> **Task description**
Can you quote the lines below exactly, starting at the line with "(533, 415) = (471, 232): none" and going through the last one?

-=-=-=-=-

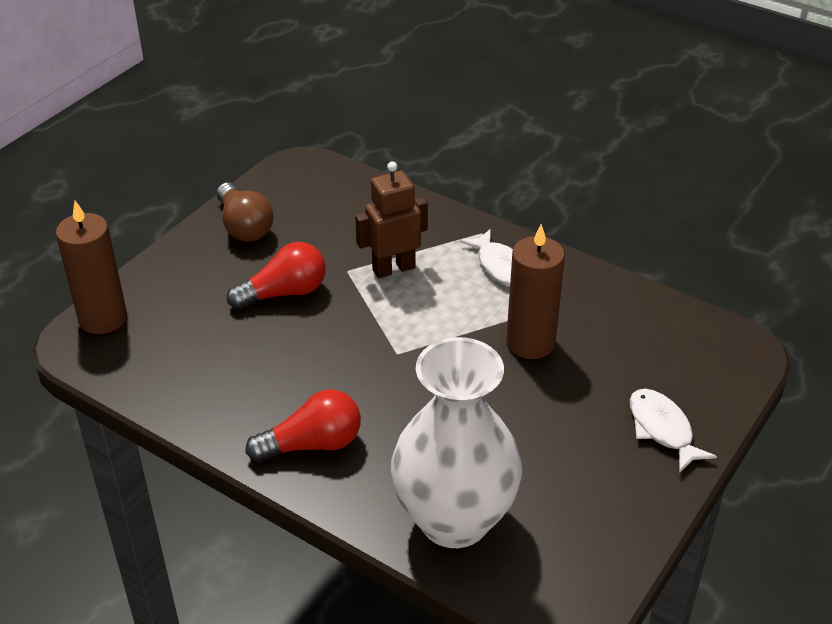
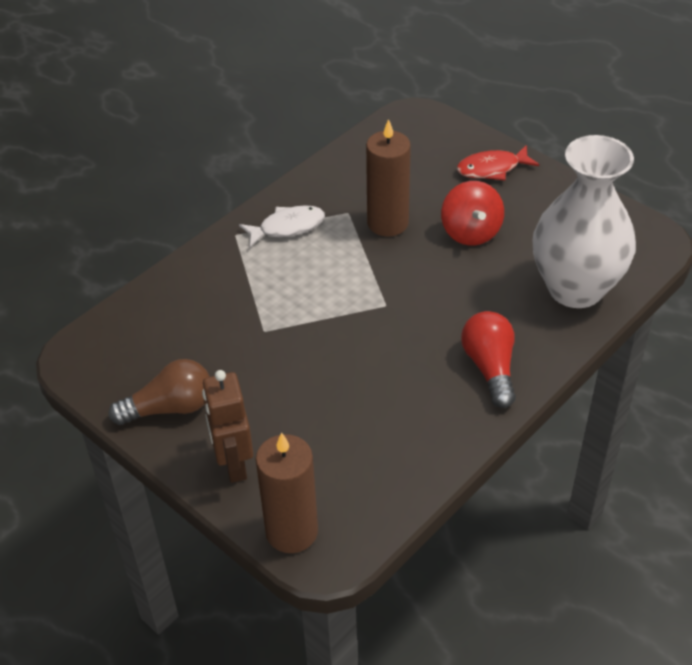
camera: 80 degrees left, 5 degrees up
(284, 293) = (286, 379): red light bulb -> none
(393, 268) = (270, 298): brown robot -> brown robot (233, 464)
(533, 415) = (471, 232): none -> red spinning top
(662, 429) = (492, 169): white fish -> red fish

-=-=-=-=-

> **Answer to this task**
(533, 415) = (471, 232): none -> red spinning top
(662, 429) = (492, 169): white fish -> red fish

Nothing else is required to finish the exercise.